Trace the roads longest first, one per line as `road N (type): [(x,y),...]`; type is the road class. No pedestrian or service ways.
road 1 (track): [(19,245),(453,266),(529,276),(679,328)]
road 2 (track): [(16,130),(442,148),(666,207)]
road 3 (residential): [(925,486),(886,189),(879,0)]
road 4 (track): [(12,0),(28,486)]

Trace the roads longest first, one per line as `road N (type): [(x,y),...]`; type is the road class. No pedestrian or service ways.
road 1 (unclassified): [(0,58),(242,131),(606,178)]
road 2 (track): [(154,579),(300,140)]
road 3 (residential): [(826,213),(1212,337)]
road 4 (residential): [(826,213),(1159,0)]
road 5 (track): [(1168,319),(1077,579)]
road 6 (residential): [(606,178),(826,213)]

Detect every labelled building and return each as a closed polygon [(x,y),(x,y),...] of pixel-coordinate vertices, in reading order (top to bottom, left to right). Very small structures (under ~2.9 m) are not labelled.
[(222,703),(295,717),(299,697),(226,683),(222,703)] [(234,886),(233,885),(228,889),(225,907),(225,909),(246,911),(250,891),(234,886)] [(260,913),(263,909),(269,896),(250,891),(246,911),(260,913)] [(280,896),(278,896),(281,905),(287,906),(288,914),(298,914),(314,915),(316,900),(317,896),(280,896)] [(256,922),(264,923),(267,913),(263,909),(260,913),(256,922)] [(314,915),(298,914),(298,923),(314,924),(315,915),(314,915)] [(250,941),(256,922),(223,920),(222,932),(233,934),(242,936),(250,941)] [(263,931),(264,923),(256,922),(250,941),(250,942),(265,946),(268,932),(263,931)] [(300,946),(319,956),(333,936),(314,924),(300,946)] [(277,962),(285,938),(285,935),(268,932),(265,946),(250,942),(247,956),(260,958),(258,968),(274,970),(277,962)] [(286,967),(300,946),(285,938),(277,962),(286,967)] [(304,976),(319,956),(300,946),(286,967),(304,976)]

**TASK DETAILS**. Each entry above is to be transcribed without alteration.

**ANSWER TO THIS PROBLEM**.
Trace the roads longest first, one per line as `road N (type): [(x,y),...]`; type is the road class. No pedestrian or service ways.
road 1 (track): [(19,245),(453,266),(529,276),(679,328)]
road 2 (track): [(16,130),(442,148),(666,207)]
road 3 (residential): [(925,486),(886,189),(879,0)]
road 4 (track): [(12,0),(28,486)]

Trace the roads longest first, one per line as `road N (type): [(x,y),...]`; type is the road class. No pedestrian or service ways.
road 1 (unclassified): [(0,58),(242,131),(606,178)]
road 2 (track): [(154,579),(300,140)]
road 3 (residential): [(826,213),(1212,337)]
road 4 (residential): [(826,213),(1159,0)]
road 5 (track): [(1168,319),(1077,579)]
road 6 (residential): [(606,178),(826,213)]

Detect every labelled building and return each as a closed polygon [(x,y),(x,y),...] of pixel-coordinate vertices, in reading order (top to bottom, left to right). Very small structures (under ~2.9 m) are not labelled.
[(222,703),(295,717),(299,697),(226,683),(222,703)] [(234,886),(233,885),(228,889),(225,907),(225,909),(246,911),(250,891),(234,886)] [(260,913),(263,909),(269,896),(250,891),(246,911),(260,913)] [(280,896),(278,896),(281,905),(287,906),(288,914),(298,914),(314,915),(316,900),(317,896),(280,896)] [(256,922),(264,923),(267,913),(263,909),(260,913),(256,922)] [(314,915),(298,914),(298,923),(314,924),(315,915),(314,915)] [(250,941),(256,922),(223,920),(222,932),(233,934),(242,936),(250,941)] [(263,931),(264,923),(256,922),(250,941),(250,942),(265,946),(268,932),(263,931)] [(300,946),(319,956),(333,936),(314,924),(300,946)] [(277,962),(285,938),(285,935),(268,932),(265,946),(250,942),(247,956),(260,958),(258,968),(274,970),(277,962)] [(286,967),(300,946),(285,938),(277,962),(286,967)] [(304,976),(319,956),(300,946),(286,967),(304,976)]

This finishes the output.